## Exercise description
List every line in the material below that contains the string "with".

Collection entries

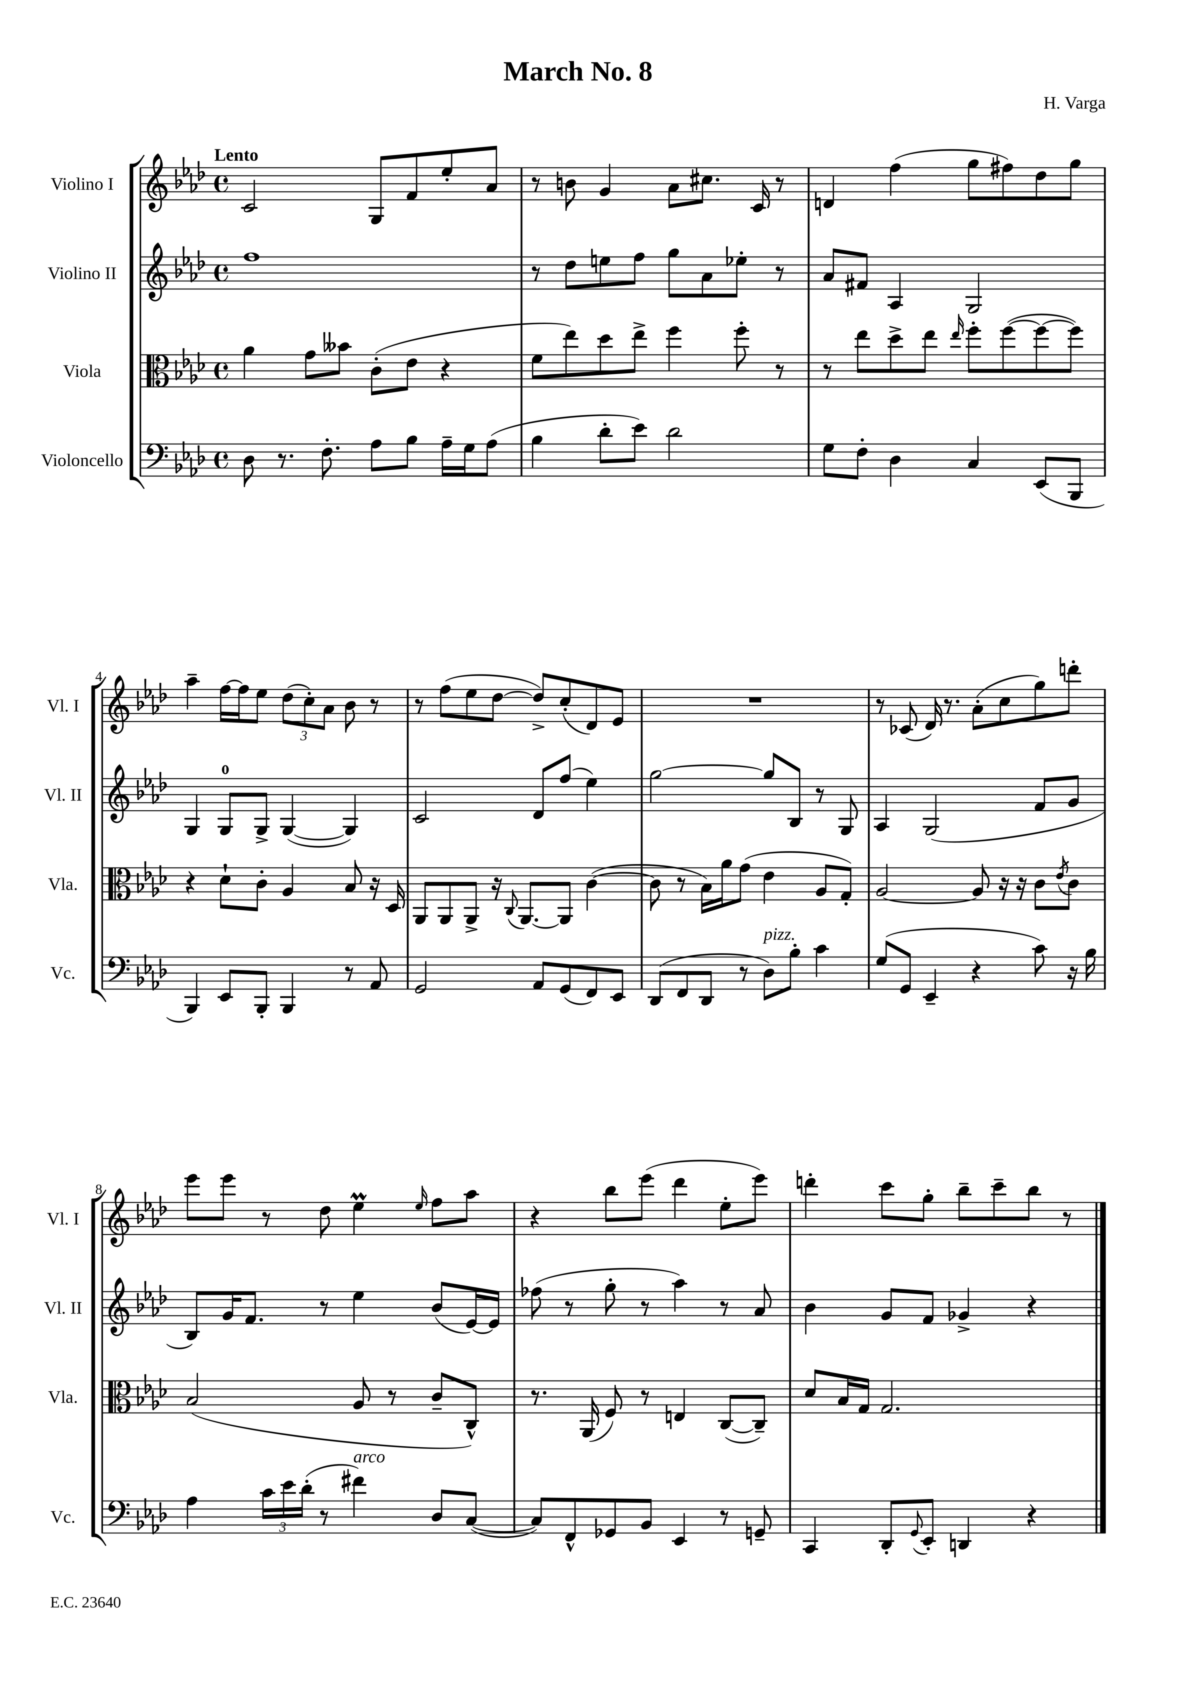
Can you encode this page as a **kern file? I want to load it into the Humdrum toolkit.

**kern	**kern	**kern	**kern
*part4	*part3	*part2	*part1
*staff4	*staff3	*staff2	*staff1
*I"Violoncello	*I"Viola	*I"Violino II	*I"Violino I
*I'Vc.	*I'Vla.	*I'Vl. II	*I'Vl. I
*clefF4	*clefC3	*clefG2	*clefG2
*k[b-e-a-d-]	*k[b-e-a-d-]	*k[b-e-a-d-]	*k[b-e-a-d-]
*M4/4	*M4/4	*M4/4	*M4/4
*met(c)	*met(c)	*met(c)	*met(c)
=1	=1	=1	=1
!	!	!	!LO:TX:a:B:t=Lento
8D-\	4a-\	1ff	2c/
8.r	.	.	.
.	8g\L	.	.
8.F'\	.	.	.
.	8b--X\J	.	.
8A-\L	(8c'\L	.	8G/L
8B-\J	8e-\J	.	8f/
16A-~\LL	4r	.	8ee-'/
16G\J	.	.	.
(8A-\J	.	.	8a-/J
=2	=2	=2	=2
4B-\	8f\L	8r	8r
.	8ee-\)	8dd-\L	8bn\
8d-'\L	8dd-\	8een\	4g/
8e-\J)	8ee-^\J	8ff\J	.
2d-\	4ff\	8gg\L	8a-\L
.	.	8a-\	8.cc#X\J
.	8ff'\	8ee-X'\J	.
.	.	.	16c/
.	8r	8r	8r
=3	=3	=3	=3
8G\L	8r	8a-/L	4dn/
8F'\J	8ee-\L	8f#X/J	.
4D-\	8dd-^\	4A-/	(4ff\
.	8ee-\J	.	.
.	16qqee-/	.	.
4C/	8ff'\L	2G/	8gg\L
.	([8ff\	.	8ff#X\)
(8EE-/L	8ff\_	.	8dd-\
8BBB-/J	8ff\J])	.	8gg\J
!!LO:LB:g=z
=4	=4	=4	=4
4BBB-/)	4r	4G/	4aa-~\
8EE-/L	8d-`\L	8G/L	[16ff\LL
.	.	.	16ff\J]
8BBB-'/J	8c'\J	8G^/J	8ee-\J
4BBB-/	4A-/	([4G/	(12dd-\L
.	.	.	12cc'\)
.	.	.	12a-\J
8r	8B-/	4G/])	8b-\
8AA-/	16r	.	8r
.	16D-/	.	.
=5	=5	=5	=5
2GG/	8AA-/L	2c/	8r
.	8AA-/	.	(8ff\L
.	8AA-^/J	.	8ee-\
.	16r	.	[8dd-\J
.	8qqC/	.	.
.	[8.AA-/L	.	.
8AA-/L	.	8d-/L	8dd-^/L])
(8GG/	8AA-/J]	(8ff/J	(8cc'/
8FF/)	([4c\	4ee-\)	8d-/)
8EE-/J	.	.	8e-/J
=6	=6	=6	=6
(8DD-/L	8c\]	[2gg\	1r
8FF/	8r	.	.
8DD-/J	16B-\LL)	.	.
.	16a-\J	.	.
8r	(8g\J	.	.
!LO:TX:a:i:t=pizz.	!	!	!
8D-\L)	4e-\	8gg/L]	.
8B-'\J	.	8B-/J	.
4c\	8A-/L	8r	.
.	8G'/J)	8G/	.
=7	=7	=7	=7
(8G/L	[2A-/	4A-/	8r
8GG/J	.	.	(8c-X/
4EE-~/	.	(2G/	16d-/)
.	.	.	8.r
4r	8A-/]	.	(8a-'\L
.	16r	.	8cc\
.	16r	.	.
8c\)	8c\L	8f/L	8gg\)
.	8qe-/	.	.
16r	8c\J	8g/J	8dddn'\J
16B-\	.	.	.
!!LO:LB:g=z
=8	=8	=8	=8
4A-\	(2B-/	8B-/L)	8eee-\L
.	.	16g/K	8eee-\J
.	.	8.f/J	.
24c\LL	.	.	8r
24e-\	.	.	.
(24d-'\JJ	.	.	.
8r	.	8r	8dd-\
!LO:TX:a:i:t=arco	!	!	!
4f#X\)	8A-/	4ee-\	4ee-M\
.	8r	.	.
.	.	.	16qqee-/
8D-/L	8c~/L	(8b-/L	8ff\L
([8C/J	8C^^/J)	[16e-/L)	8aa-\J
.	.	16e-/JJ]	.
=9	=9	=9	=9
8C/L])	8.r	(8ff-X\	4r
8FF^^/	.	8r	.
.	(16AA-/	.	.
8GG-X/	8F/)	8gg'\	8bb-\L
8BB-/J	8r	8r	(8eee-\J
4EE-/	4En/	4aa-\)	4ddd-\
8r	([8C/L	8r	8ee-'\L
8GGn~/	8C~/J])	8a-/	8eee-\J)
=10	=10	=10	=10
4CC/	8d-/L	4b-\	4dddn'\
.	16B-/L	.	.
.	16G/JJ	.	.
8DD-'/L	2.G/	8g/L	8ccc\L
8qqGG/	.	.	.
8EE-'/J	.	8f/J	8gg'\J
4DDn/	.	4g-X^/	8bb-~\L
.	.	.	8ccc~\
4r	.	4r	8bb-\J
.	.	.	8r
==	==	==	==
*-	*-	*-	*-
--
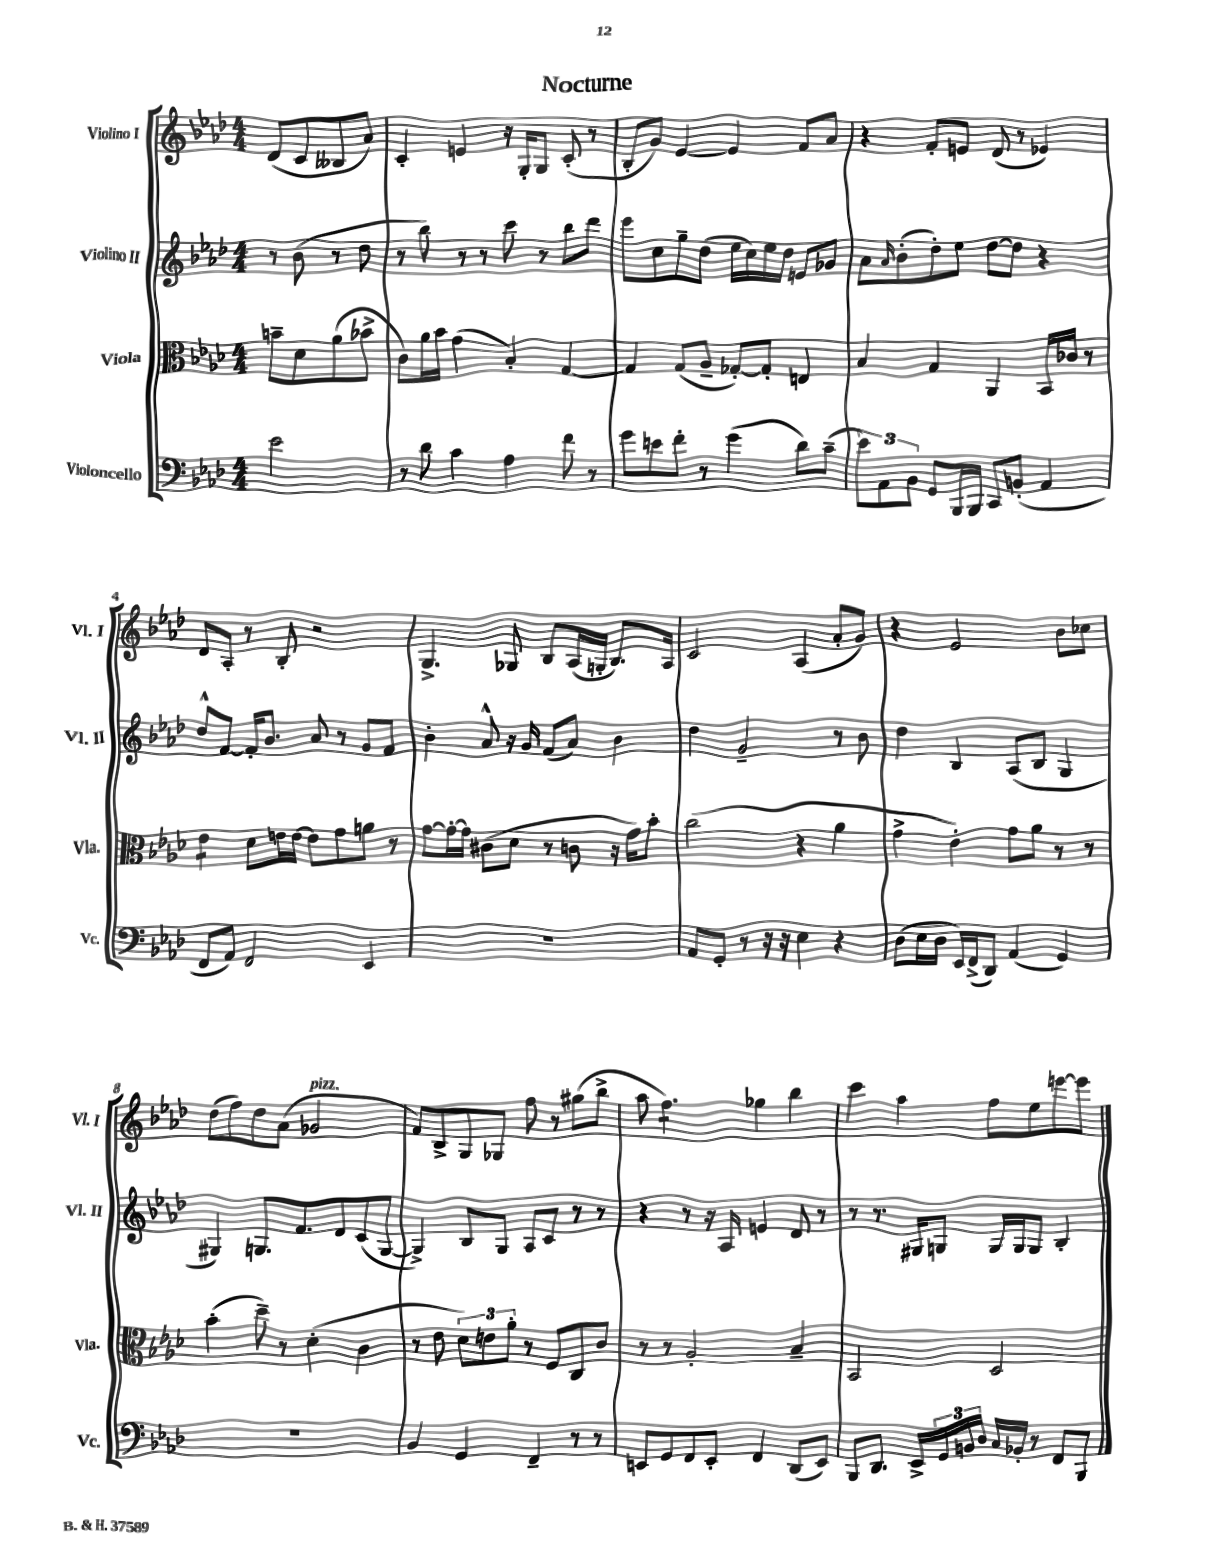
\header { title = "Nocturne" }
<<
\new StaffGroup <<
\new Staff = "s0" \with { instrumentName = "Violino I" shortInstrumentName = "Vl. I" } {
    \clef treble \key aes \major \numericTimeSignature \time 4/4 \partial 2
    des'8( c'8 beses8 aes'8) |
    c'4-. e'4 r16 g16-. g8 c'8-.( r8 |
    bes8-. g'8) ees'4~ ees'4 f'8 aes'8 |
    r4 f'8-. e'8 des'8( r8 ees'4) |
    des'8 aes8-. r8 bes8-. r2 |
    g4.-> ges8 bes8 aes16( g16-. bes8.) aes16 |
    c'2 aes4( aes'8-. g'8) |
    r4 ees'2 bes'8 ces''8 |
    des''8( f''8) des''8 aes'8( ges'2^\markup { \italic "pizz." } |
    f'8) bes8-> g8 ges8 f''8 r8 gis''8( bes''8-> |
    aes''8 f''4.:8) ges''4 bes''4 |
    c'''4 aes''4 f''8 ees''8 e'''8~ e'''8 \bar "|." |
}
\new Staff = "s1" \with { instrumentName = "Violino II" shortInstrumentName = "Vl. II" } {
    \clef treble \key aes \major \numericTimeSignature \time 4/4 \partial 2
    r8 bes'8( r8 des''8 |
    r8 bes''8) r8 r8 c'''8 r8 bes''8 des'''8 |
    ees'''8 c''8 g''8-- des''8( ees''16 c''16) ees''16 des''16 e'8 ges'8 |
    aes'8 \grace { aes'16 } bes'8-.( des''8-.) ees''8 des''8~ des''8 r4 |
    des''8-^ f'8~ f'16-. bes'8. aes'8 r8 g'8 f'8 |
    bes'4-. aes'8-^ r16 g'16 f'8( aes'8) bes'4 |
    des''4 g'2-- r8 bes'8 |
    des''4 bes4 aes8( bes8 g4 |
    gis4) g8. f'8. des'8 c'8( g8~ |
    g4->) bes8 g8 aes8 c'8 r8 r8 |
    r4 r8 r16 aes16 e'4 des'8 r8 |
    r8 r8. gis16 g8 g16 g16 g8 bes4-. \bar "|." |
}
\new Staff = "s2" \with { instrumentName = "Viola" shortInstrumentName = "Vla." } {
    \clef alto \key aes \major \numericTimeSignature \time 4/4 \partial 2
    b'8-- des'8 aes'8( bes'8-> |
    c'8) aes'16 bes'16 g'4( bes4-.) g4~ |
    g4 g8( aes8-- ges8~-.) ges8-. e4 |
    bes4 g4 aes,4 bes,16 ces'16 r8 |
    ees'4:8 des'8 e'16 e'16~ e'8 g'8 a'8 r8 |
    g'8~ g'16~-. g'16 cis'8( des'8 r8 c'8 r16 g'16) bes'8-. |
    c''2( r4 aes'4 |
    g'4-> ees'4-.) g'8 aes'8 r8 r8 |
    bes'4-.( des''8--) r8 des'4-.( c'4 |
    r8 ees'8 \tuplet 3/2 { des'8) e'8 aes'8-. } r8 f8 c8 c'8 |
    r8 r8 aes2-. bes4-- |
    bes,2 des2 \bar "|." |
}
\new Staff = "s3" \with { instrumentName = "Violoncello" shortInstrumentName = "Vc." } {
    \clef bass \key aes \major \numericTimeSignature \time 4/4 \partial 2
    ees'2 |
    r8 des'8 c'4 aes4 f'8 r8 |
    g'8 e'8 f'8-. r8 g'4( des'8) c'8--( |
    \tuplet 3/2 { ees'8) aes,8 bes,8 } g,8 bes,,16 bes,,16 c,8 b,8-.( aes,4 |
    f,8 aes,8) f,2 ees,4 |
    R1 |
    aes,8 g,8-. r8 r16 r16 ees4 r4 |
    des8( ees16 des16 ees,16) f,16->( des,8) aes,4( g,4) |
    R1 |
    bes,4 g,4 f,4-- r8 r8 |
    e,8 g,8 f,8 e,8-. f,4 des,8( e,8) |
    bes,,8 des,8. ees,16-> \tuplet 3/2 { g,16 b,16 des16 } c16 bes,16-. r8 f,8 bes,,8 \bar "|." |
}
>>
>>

## Written response
\new Staff = "s0" \with { instrumentName = "Violino I" shortInstrumentName = "Vl. I" } {
\new Staff = "s1" \with { instrumentName = "Violino II" shortInstrumentName = "Vl. II" } {
\new Staff = "s2" \with { instrumentName = "Viola" shortInstrumentName = "Vla." } {
\new Staff = "s3" \with { instrumentName = "Violoncello" shortInstrumentName = "Vc." } {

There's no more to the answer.